→ **YOUR INSTRUCTIONS**
Go to the line below containing "P1 pin 1: +5V -> VRAW" and print exactly from there through the line containing "U20: none -> NAND (in G8, in W4, out T9)", both included. Print nothing else.

→ **LISTED ENTRIES**
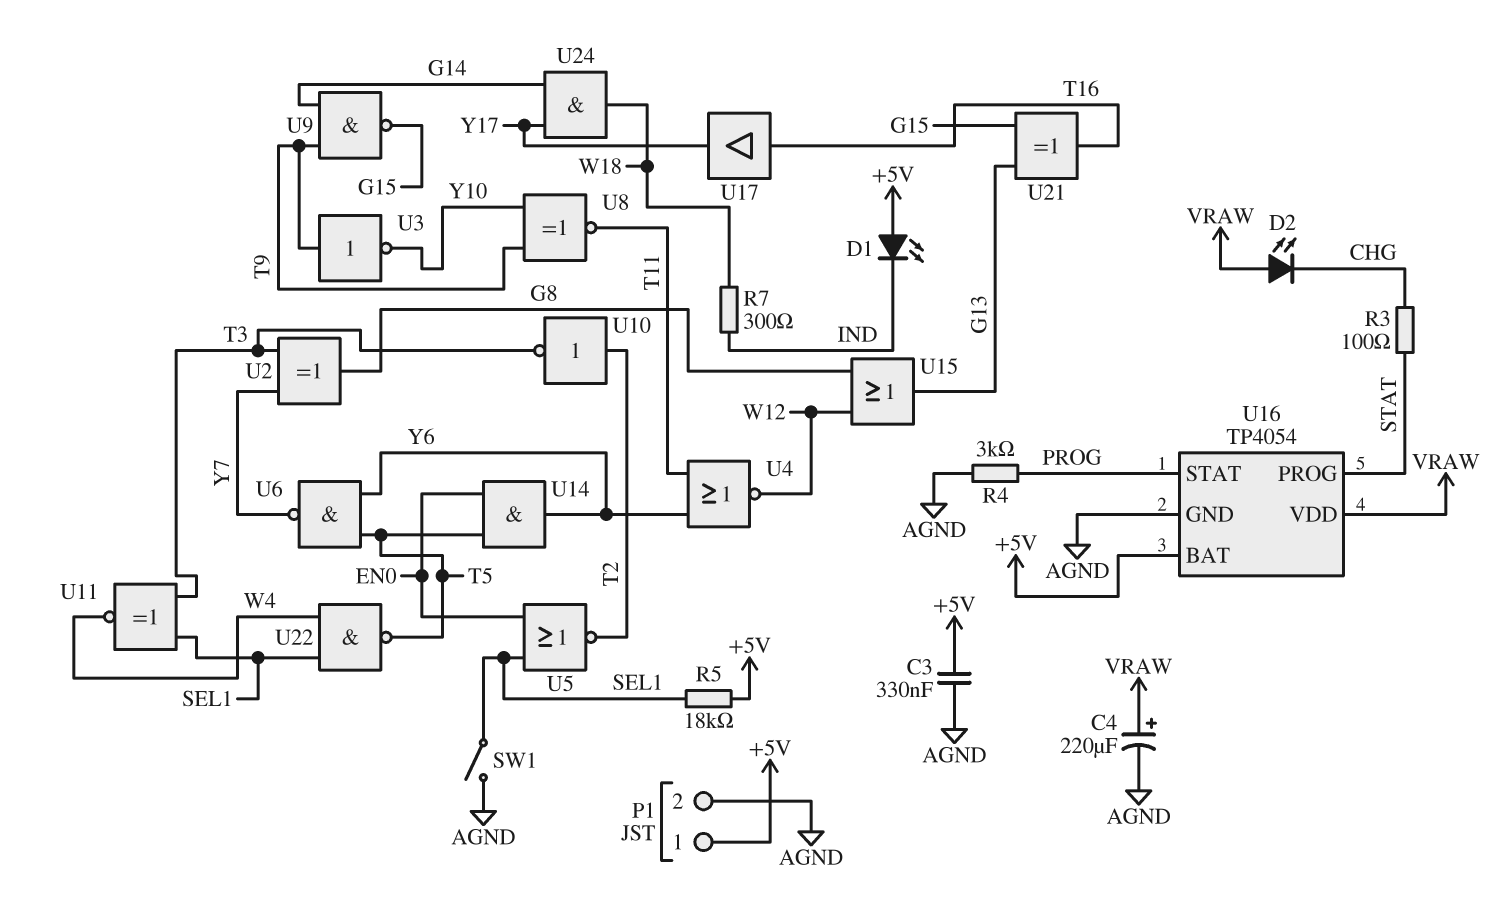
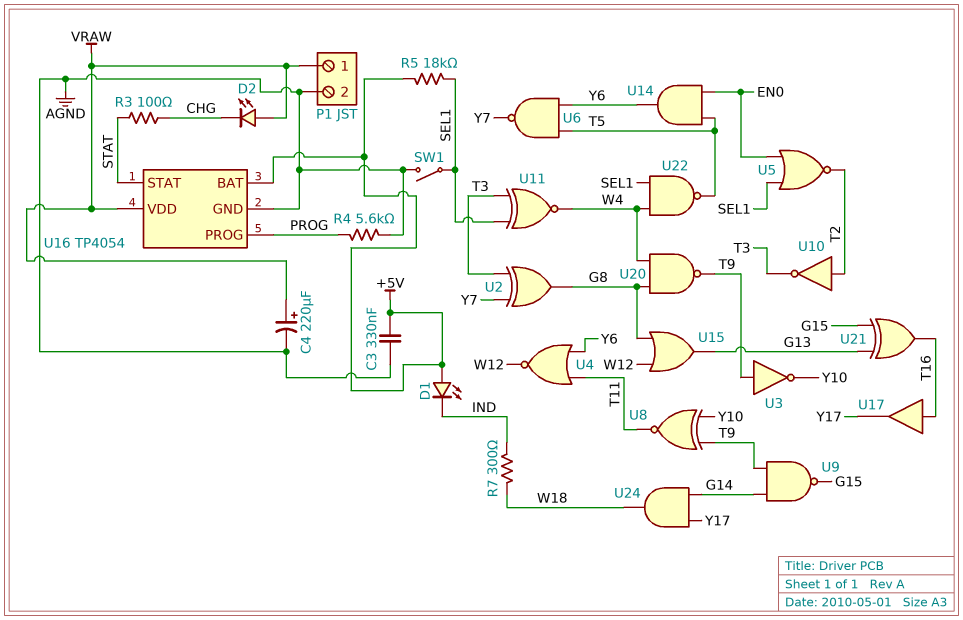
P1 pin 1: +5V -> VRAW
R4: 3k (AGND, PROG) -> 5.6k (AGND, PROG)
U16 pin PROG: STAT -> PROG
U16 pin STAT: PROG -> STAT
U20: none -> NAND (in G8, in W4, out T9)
--
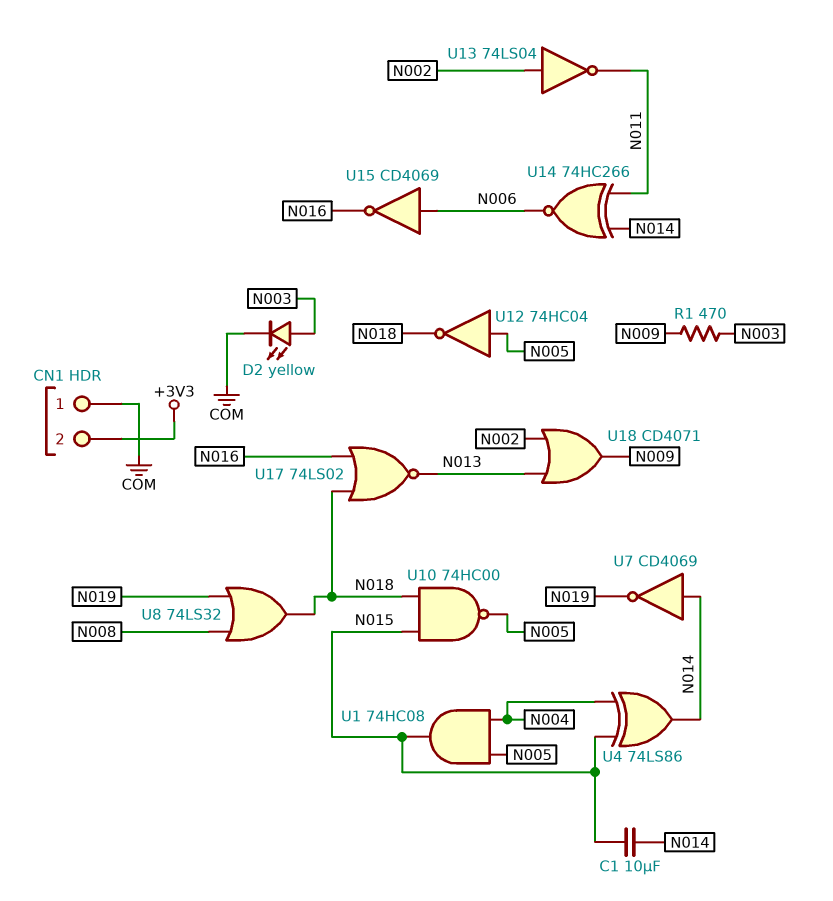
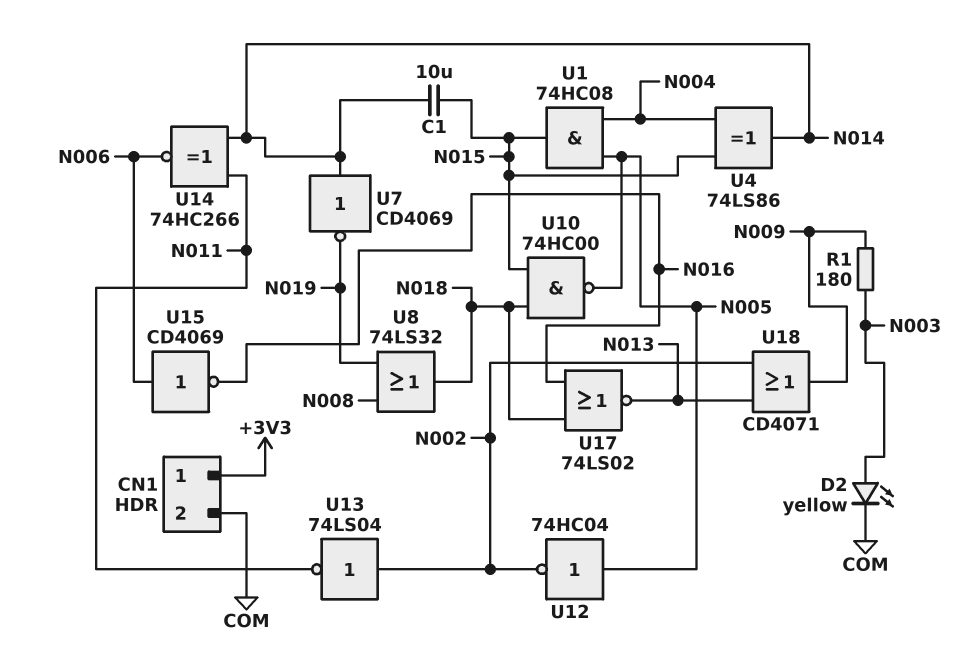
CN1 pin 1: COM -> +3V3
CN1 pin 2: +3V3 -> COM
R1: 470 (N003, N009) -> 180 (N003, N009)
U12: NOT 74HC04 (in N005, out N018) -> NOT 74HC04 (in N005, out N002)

→ **OUTPUT FOR THIS EXERCISE**
P1 pin 1: +5V -> VRAW
R4: 3k (AGND, PROG) -> 5.6k (AGND, PROG)
U16 pin PROG: STAT -> PROG
U16 pin STAT: PROG -> STAT
U20: none -> NAND (in G8, in W4, out T9)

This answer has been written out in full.